» **EXERCISE OBJECTIVE**
The data are to be restated in full, exactly as presented.

» **INFORMATION SHOWN**
------------------------------------------------------------
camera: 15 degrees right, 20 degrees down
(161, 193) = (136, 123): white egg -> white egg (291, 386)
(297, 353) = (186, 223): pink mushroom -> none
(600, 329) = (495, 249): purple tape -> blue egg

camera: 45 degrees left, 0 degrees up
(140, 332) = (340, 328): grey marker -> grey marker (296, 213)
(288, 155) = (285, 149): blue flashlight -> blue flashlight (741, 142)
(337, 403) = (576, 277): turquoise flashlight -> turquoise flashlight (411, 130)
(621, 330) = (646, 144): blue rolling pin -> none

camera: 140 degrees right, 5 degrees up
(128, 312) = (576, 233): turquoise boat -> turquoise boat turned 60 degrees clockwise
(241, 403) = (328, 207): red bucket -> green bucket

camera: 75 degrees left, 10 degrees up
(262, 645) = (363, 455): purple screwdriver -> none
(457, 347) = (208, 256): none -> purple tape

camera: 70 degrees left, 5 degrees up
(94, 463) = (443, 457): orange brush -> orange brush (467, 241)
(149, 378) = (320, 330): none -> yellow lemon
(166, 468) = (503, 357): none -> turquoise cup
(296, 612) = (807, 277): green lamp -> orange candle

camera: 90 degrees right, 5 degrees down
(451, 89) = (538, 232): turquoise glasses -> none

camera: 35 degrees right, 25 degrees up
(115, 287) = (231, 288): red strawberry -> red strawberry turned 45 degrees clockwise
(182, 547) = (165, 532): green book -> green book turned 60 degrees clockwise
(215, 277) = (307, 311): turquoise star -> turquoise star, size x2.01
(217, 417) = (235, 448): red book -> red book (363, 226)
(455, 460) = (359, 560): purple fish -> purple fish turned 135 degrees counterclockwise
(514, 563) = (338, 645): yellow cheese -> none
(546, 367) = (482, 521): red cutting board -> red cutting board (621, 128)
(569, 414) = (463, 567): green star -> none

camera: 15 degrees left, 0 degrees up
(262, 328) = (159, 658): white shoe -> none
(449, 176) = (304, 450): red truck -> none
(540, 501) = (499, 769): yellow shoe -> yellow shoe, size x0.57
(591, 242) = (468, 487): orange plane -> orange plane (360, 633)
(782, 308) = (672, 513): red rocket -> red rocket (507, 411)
------------------------------------------------------------
» **EXERCISE ANSWER**
camera: 15 degrees right, 20 degrees down
(161, 193) = (136, 123): white egg -> white egg (291, 386)
(297, 353) = (186, 223): pink mushroom -> none
(600, 329) = (495, 249): purple tape -> blue egg

camera: 45 degrees left, 0 degrees up
(140, 332) = (340, 328): grey marker -> grey marker (296, 213)
(288, 155) = (285, 149): blue flashlight -> blue flashlight (741, 142)
(337, 403) = (576, 277): turquoise flashlight -> turquoise flashlight (411, 130)
(621, 330) = (646, 144): blue rolling pin -> none

camera: 140 degrees right, 5 degrees up
(128, 312) = (576, 233): turquoise boat -> turquoise boat turned 60 degrees clockwise
(241, 403) = (328, 207): red bucket -> green bucket

camera: 75 degrees left, 10 degrees up
(262, 645) = (363, 455): purple screwdriver -> none
(457, 347) = (208, 256): none -> purple tape

camera: 70 degrees left, 5 degrees up
(94, 463) = (443, 457): orange brush -> orange brush (467, 241)
(149, 378) = (320, 330): none -> yellow lemon
(166, 468) = (503, 357): none -> turquoise cup
(296, 612) = (807, 277): green lamp -> orange candle

camera: 90 degrees right, 5 degrees down
(451, 89) = (538, 232): turquoise glasses -> none

camera: 35 degrees right, 25 degrees up
(115, 287) = (231, 288): red strawberry -> red strawberry turned 45 degrees clockwise
(182, 547) = (165, 532): green book -> green book turned 60 degrees clockwise
(215, 277) = (307, 311): turquoise star -> turquoise star, size x2.01
(217, 417) = (235, 448): red book -> red book (363, 226)
(455, 460) = (359, 560): purple fish -> purple fish turned 135 degrees counterclockwise
(514, 563) = (338, 645): yellow cheese -> none
(546, 367) = (482, 521): red cutting board -> red cutting board (621, 128)
(569, 414) = (463, 567): green star -> none

camera: 15 degrees left, 0 degrees up
(262, 328) = (159, 658): white shoe -> none
(449, 176) = (304, 450): red truck -> none
(540, 501) = (499, 769): yellow shoe -> yellow shoe, size x0.57
(591, 242) = (468, 487): orange plane -> orange plane (360, 633)
(782, 308) = (672, 513): red rocket -> red rocket (507, 411)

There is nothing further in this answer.